[Opening Available data section]
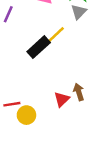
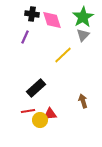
black rectangle: (39, 47) -> (36, 88), moved
red triangle: (62, 99) -> (50, 114), moved, turned 40

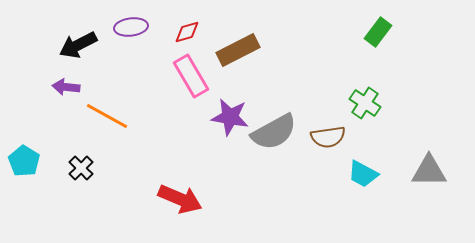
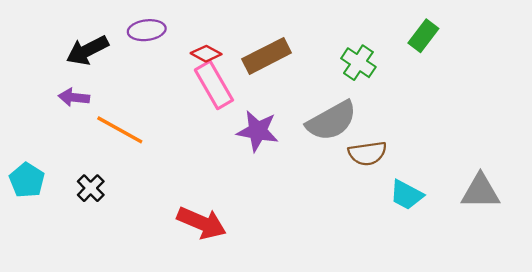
red diamond: (187, 32) -> (206, 54), moved, turned 44
green cross: (365, 103) -> (358, 63), moved
gray semicircle: (274, 132) -> (332, 121), moved

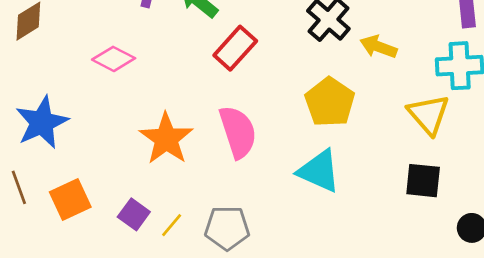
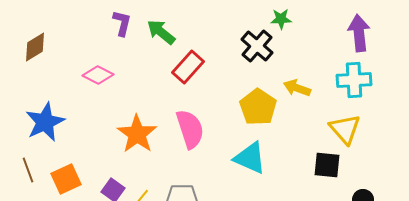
yellow arrow: (378, 47) -> (297, 88), moved
yellow triangle: (429, 114) -> (345, 129), moved

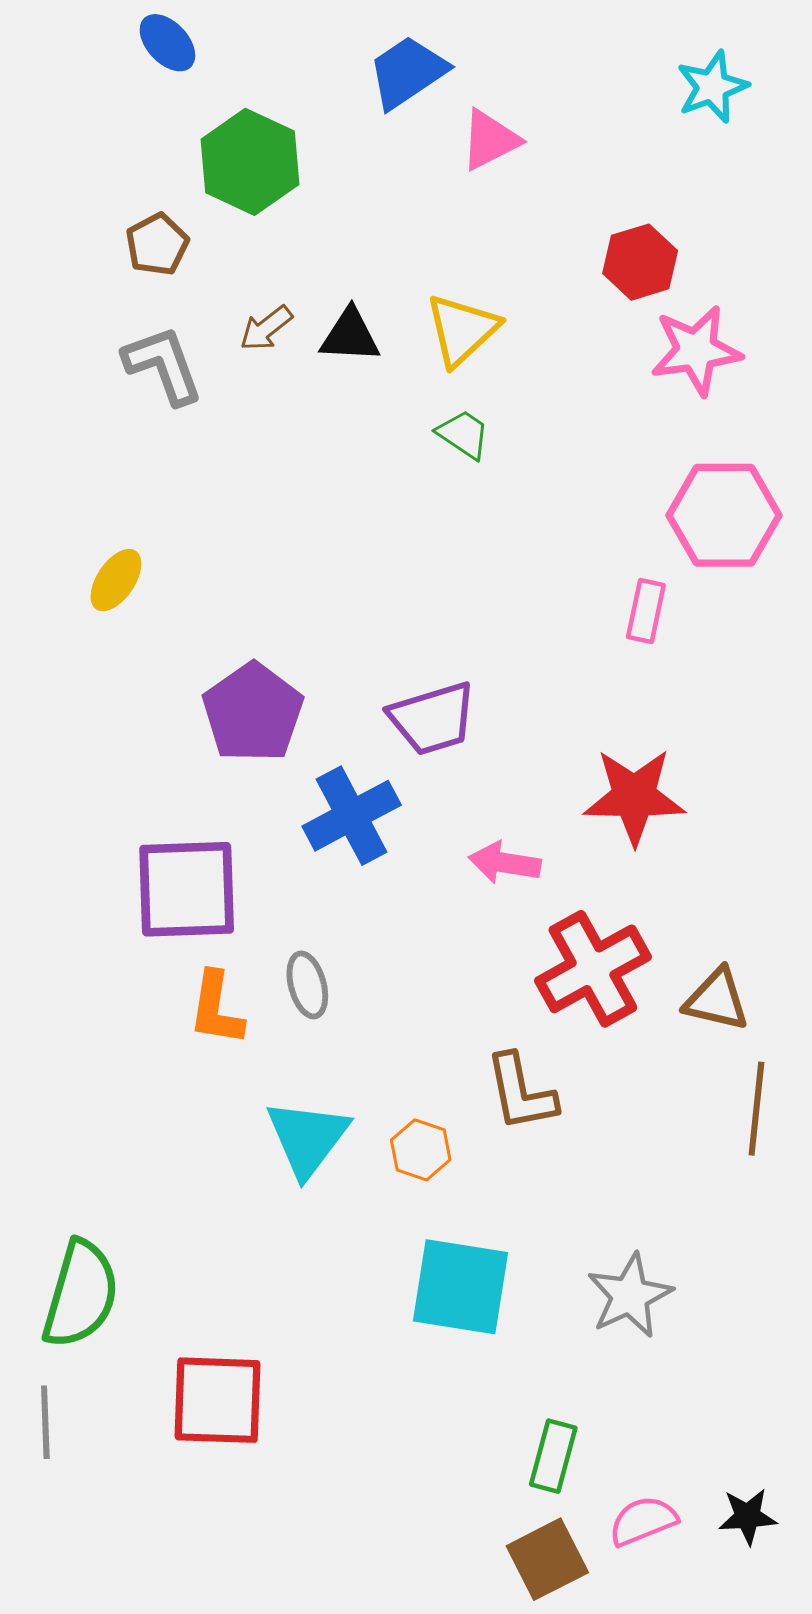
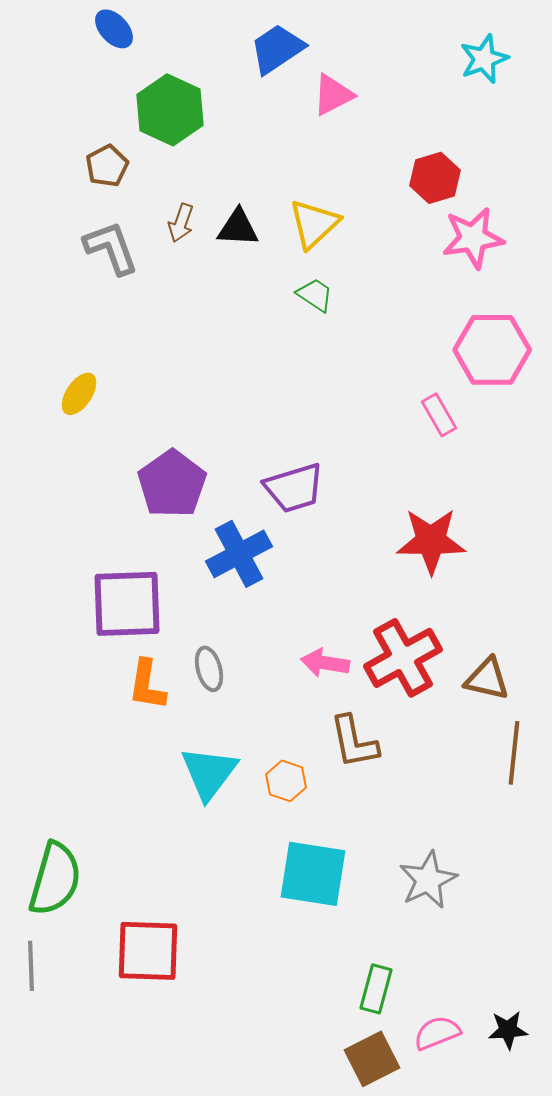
brown arrow: (266, 328) -> (181, 223), turned -33
pink rectangle: (646, 611) -> (439, 415), turned -42
pink arrow: (505, 863) -> (325, 663), moved

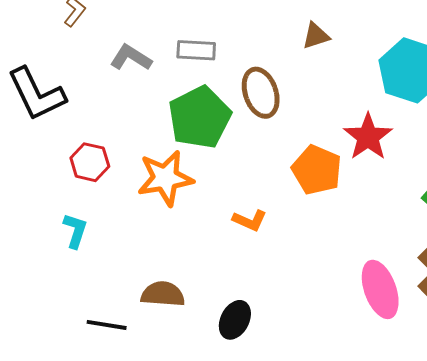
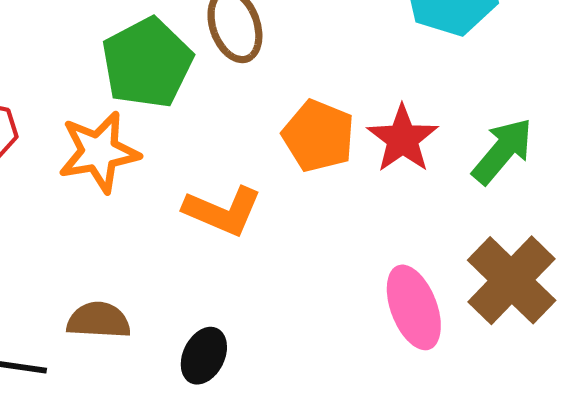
red star: (368, 137) -> (403, 139), moved
orange L-shape: (250, 220) -> (223, 211), size x1.6

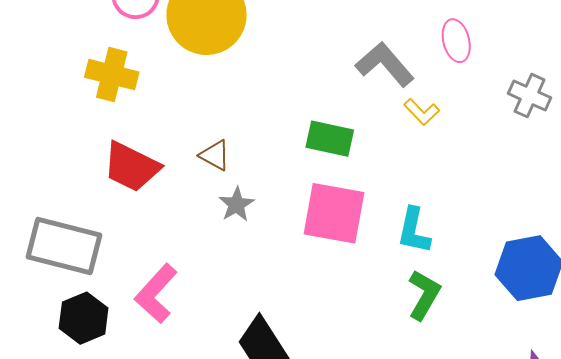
[Closing Available data section]
* **Problem to work on**: Show all lines from the data above in which the word "moved" appears.

* **Exercise result**:
black rectangle: (39, 47) -> (36, 88), moved
red triangle: (62, 99) -> (50, 114), moved, turned 40
red diamond: (187, 32) -> (206, 54), moved, turned 44
green cross: (365, 103) -> (358, 63), moved
gray semicircle: (274, 132) -> (332, 121), moved
yellow arrow: (378, 47) -> (297, 88), moved
yellow triangle: (429, 114) -> (345, 129), moved
pink arrow: (505, 863) -> (325, 663), moved
red star: (368, 137) -> (403, 139), moved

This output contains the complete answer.